• PROBLEM REQUIREMENTS: Set out exactly every line of the entries below, starting at the line that holds "RADIO1 pin CSN: D0 -> D1" and stopping after the line that holds "ENC pin SW: D10 -> A4".

··· DATA FOR THIS TASK ···

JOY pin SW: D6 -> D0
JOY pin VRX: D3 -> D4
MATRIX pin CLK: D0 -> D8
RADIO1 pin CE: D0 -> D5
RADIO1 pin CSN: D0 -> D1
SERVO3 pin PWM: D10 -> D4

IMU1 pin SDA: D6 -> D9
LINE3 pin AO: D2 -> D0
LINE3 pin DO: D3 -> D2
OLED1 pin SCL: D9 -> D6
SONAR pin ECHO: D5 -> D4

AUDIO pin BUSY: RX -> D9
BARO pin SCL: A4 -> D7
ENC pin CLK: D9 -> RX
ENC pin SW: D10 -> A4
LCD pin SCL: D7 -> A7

···

• COMPLETED EXERCISE:
RADIO1 pin CSN: D0 -> D1
SERVO3 pin PWM: D10 -> D4

IMU1 pin SDA: D6 -> D9
LINE3 pin AO: D2 -> D0
LINE3 pin DO: D3 -> D2
OLED1 pin SCL: D9 -> D6
SONAR pin ECHO: D5 -> D4

AUDIO pin BUSY: RX -> D9
BARO pin SCL: A4 -> D7
ENC pin CLK: D9 -> RX
ENC pin SW: D10 -> A4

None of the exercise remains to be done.